## What you are asked to do
Which lines in the material below contain the word "green"? Copy each of them.

## Material shown

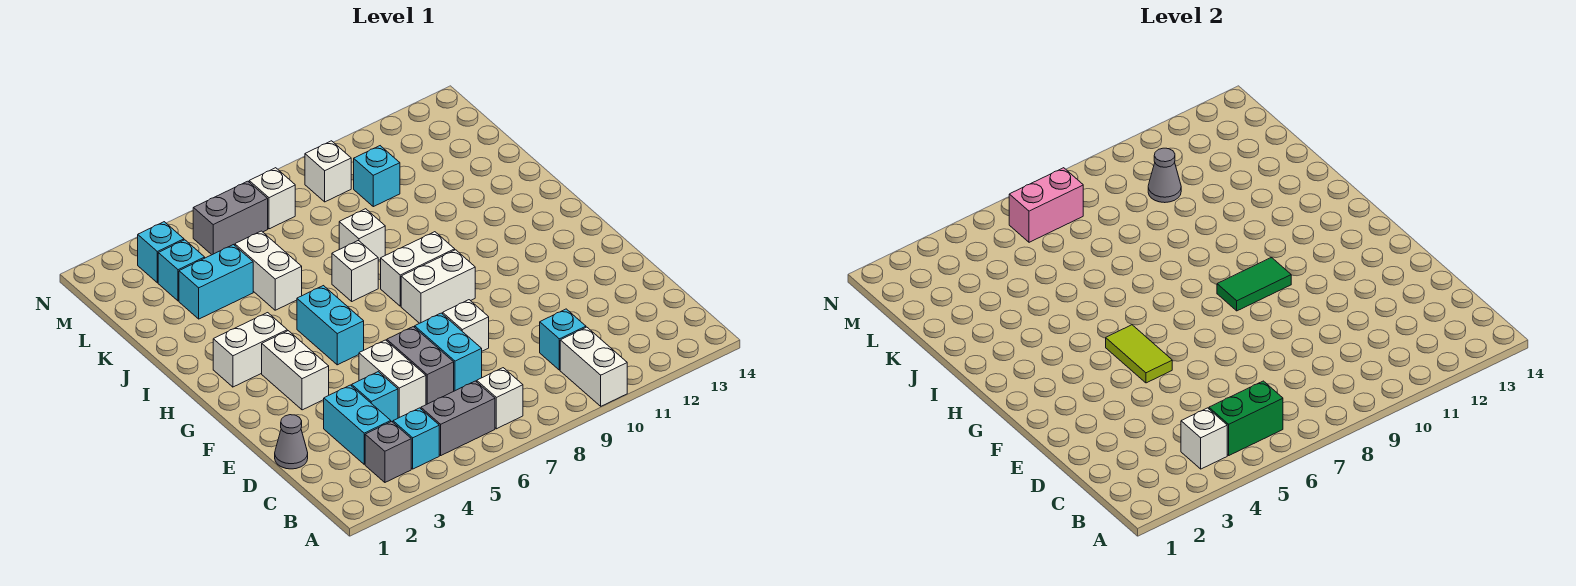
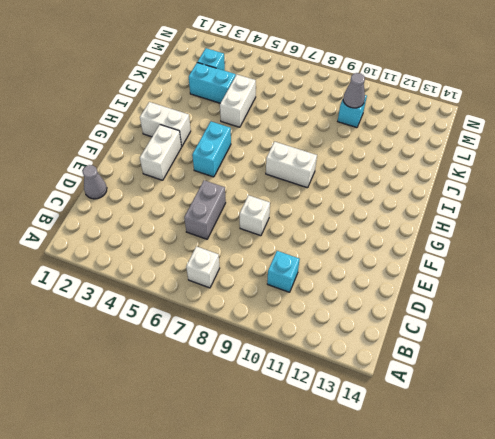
none -> white brick A10:B10 level 1
none -> grey brick B3 level 1
none -> cyan brick B4 level 1
none -> grey brick B5:B6 level 1

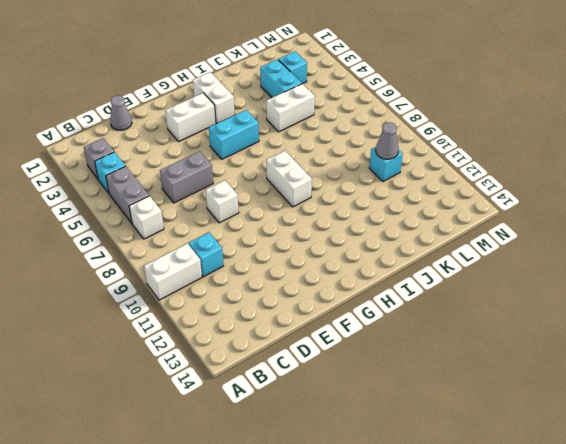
none -> cyan brick C3:D3 level 1
none -> cyan brick D4 level 1
none -> white brick D5:E5 level 1
none -> cyan brick D7:E7 level 1

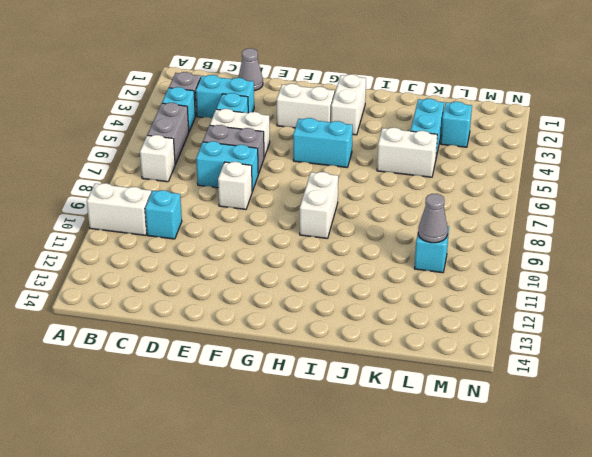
none -> white brick G8:G9 level 1
none -> white brick I7 level 1
none -> white brick J8 level 1
none -> cyan brick M3 level 1

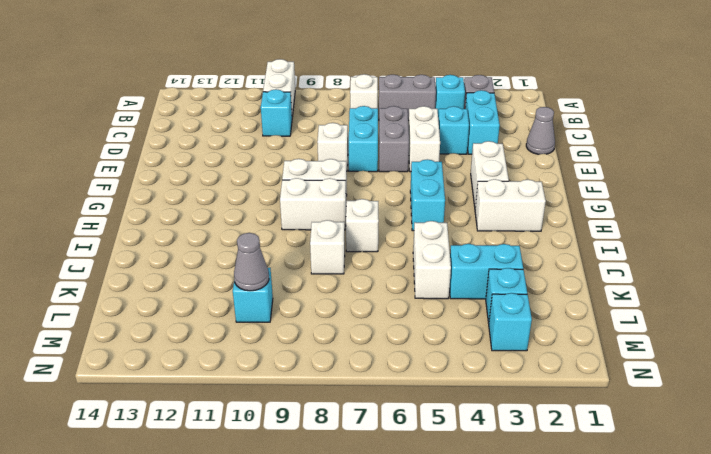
none -> grey brick M5:M6 level 1
none -> white brick M7 level 1
none -> white brick M9 level 1
none -> white brick B4 level 2

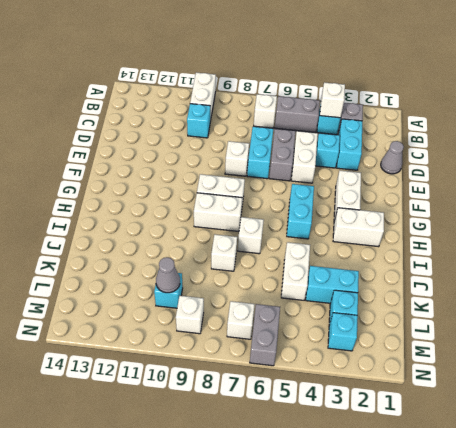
grey brick M6:N6 level 1 -> grey brick M5:M6 level 1
none -> green brick B5:B6 level 2
none -> lime tile F5:G5 level 2
none -> green tile G9:G10 level 2
none -> pink brick M6:M7 level 2

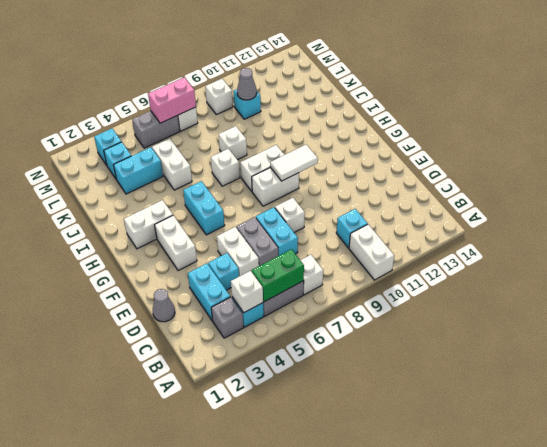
white tile G9:G10 level 2 -> green tile G9:G10 level 2
none -> lime tile F5:G5 level 2

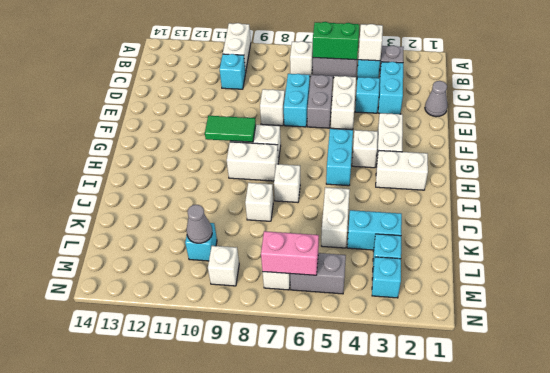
white brick G4 level 1 -> none
none -> lime tile F5:G5 level 2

## Solution below
none -> green brick B5:B6 level 2
none -> green tile G9:G10 level 2
white tile G9:G10 level 2 -> green tile G9:G10 level 2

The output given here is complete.